● **Your objective**
Reproduce the following lines word for word.

● **Records for processing**
++++

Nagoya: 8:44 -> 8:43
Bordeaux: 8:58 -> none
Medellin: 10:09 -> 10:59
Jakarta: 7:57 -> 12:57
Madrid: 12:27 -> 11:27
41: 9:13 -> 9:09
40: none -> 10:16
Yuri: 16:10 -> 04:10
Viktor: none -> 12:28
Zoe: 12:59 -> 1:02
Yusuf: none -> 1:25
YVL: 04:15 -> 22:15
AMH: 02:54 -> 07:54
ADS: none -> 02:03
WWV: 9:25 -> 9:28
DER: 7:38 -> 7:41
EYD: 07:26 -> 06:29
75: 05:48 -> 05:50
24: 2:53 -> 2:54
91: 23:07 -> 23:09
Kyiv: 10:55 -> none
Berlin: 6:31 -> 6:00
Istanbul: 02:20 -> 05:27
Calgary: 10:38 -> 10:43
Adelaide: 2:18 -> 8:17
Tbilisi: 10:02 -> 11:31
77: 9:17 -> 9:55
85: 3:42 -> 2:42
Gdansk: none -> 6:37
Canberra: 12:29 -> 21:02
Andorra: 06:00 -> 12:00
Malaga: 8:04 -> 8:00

++++

● **Answer**
Nagoya: 8:44 -> 8:43
Bordeaux: 8:58 -> none
Medellin: 10:09 -> 10:59
Jakarta: 7:57 -> 12:57
Madrid: 12:27 -> 11:27
41: 9:13 -> 9:09
40: none -> 10:16
Yuri: 16:10 -> 04:10
Viktor: none -> 12:28
Zoe: 12:59 -> 1:02
Yusuf: none -> 1:25
YVL: 04:15 -> 22:15
AMH: 02:54 -> 07:54
ADS: none -> 02:03
WWV: 9:25 -> 9:28
DER: 7:38 -> 7:41
EYD: 07:26 -> 06:29
75: 05:48 -> 05:50
24: 2:53 -> 2:54
91: 23:07 -> 23:09
Kyiv: 10:55 -> none
Berlin: 6:31 -> 6:00
Istanbul: 02:20 -> 05:27
Calgary: 10:38 -> 10:43
Adelaide: 2:18 -> 8:17
Tbilisi: 10:02 -> 11:31
77: 9:17 -> 9:55
85: 3:42 -> 2:42
Gdansk: none -> 6:37
Canberra: 12:29 -> 21:02
Andorra: 06:00 -> 12:00
Malaga: 8:04 -> 8:00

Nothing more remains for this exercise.